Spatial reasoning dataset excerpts
*-*-*

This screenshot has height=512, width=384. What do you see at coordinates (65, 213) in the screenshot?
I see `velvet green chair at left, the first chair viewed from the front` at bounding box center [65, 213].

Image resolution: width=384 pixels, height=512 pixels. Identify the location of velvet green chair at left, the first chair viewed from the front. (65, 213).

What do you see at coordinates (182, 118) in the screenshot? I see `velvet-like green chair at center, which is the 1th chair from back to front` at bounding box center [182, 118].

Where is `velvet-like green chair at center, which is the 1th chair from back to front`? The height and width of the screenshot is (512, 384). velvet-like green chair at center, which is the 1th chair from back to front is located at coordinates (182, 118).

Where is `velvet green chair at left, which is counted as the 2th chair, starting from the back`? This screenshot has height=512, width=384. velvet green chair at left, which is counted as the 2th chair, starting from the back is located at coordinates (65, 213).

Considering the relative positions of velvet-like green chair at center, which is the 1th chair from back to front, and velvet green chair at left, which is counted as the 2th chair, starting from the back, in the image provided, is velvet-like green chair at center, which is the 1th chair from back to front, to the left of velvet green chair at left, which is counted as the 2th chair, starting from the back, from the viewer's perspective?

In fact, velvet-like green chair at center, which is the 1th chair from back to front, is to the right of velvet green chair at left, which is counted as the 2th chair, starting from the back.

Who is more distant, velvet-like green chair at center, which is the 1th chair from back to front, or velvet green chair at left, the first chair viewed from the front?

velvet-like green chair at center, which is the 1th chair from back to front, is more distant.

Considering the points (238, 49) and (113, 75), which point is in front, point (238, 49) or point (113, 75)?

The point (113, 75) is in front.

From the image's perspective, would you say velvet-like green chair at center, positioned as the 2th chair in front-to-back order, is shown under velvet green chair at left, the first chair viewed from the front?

*-*-*

*TASK REQUIREMENTS:*
Rewrite all of the records above with "plush" substituted for every occurrence of "velvet-like", keeping everything else the same.

*ANSWER IN FULL:*
This screenshot has height=512, width=384. What do you see at coordinates (65, 213) in the screenshot?
I see `velvet green chair at left, the first chair viewed from the front` at bounding box center [65, 213].

Image resolution: width=384 pixels, height=512 pixels. Identify the location of velvet green chair at left, the first chair viewed from the front. (65, 213).

What do you see at coordinates (182, 118) in the screenshot? I see `plush green chair at center, which is the 1th chair from back to front` at bounding box center [182, 118].

Where is `plush green chair at center, which is the 1th chair from back to front`? The height and width of the screenshot is (512, 384). plush green chair at center, which is the 1th chair from back to front is located at coordinates (182, 118).

Where is `velvet green chair at left, which is counted as the 2th chair, starting from the back`? This screenshot has height=512, width=384. velvet green chair at left, which is counted as the 2th chair, starting from the back is located at coordinates (65, 213).

Considering the relative positions of plush green chair at center, which is the 1th chair from back to front, and velvet green chair at left, which is counted as the 2th chair, starting from the back, in the image provided, is plush green chair at center, which is the 1th chair from back to front, to the left of velvet green chair at left, which is counted as the 2th chair, starting from the back, from the viewer's perspective?

In fact, plush green chair at center, which is the 1th chair from back to front, is to the right of velvet green chair at left, which is counted as the 2th chair, starting from the back.

Who is more distant, plush green chair at center, which is the 1th chair from back to front, or velvet green chair at left, the first chair viewed from the front?

plush green chair at center, which is the 1th chair from back to front, is more distant.

Considering the points (238, 49) and (113, 75), which point is in front, point (238, 49) or point (113, 75)?

The point (113, 75) is in front.

From the image's perspective, would you say plush green chair at center, positioned as the 2th chair in front-to-back order, is shown under velvet green chair at left, the first chair viewed from the front?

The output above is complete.